Instructions for the task: With the images left out, print every entry that follows exactly.

Supplied information:
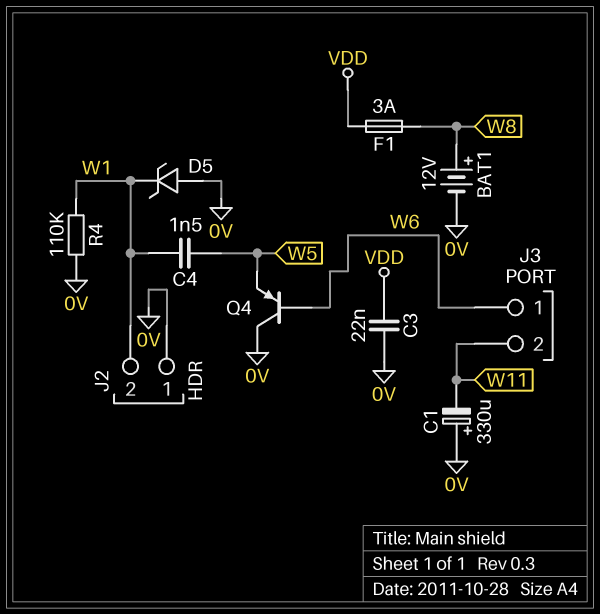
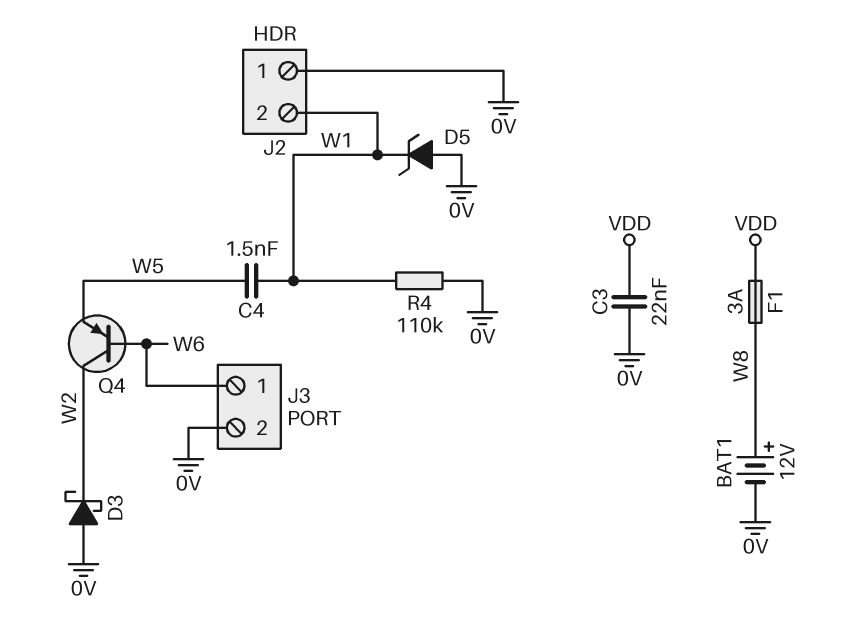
C1: 330uF (plus 0V, minus W11) -> none
D3: none -> schottky (A 0V, K W2)
J3 pin 2: W11 -> 0V
Q4: PNP (B W6, C 0V, E W5) -> PNP (B W6, C W2, E W5)

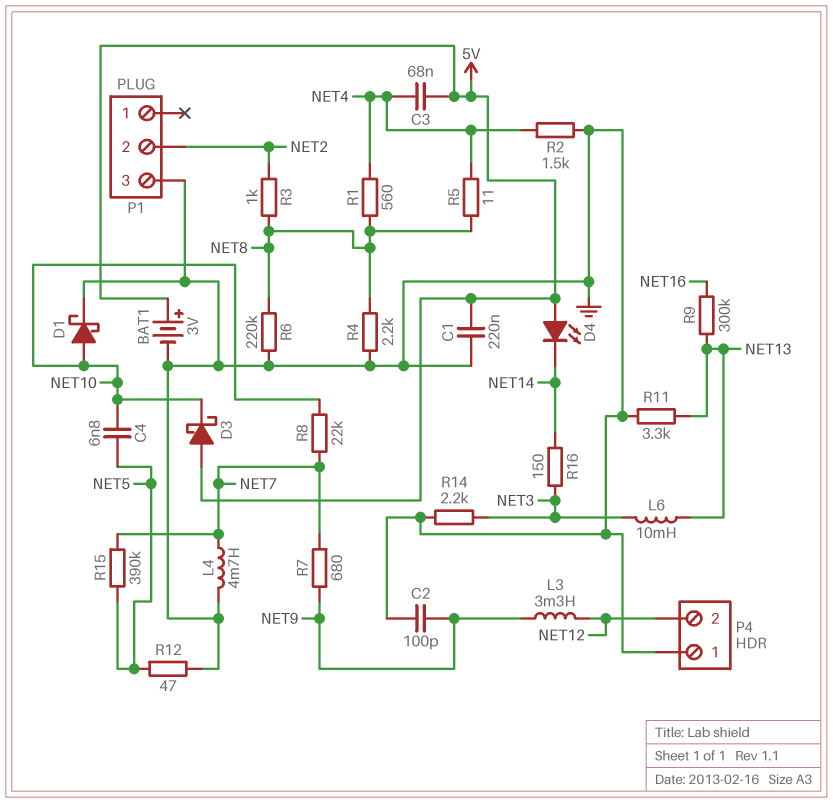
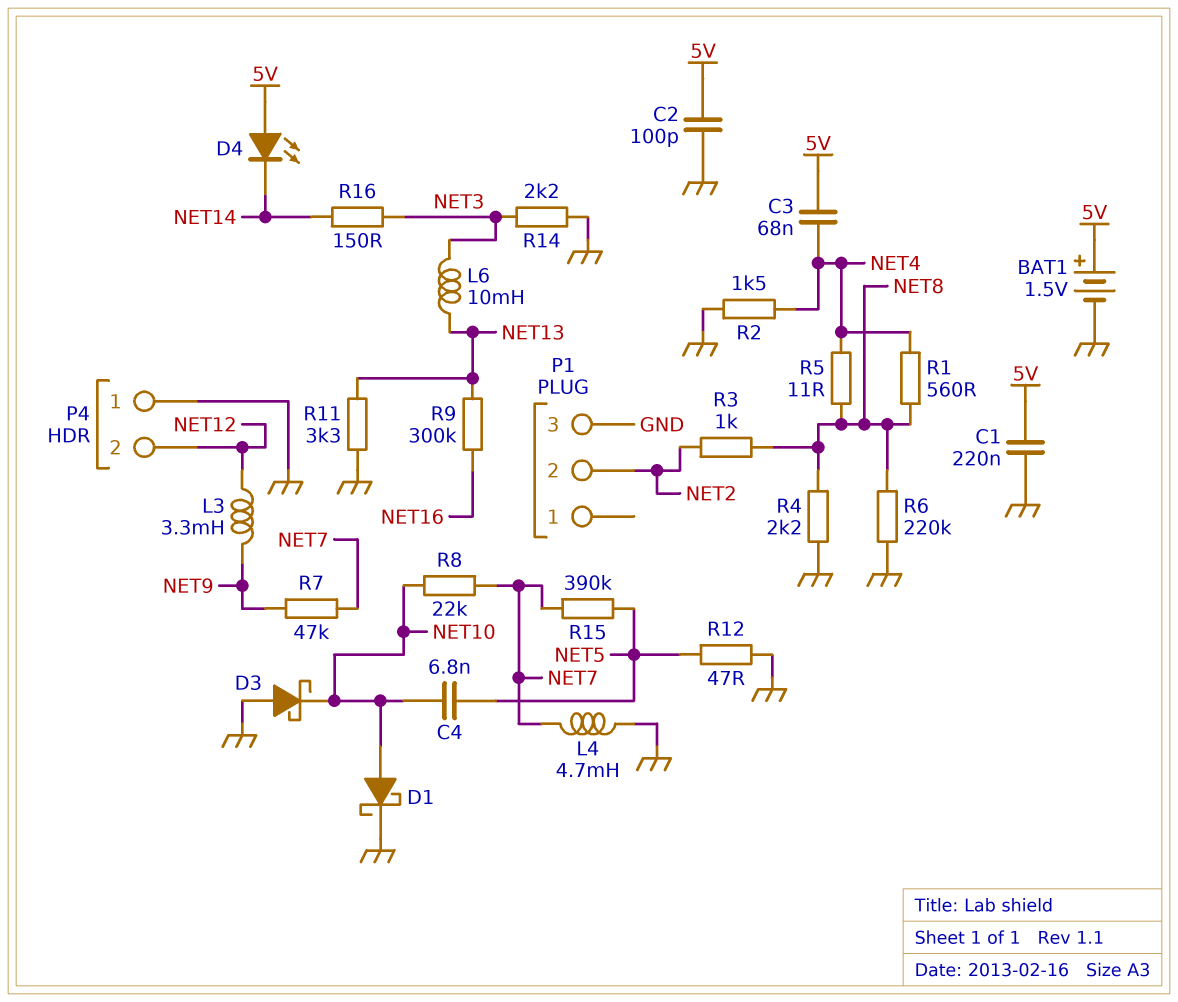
BAT1: 3V (plus 5V, minus GND) -> 1.5V (plus 5V, minus GND)
C2: 100pF (GND, NET9) -> 100pF (5V, GND)
D3: schottky (A 5V, K NET10) -> schottky (A GND, K NET10)
R7: 680 (NET7, NET9) -> 47k (NET7, NET9)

Solution to this exercise:
C1: 330uF (plus 0V, minus W11) -> none
D3: none -> schottky (A 0V, K W2)
J3 pin 2: W11 -> 0V
Q4: PNP (B W6, C 0V, E W5) -> PNP (B W6, C W2, E W5)

BAT1: 3V (plus 5V, minus GND) -> 1.5V (plus 5V, minus GND)
C2: 100pF (GND, NET9) -> 100pF (5V, GND)
D3: schottky (A 5V, K NET10) -> schottky (A GND, K NET10)
R7: 680 (NET7, NET9) -> 47k (NET7, NET9)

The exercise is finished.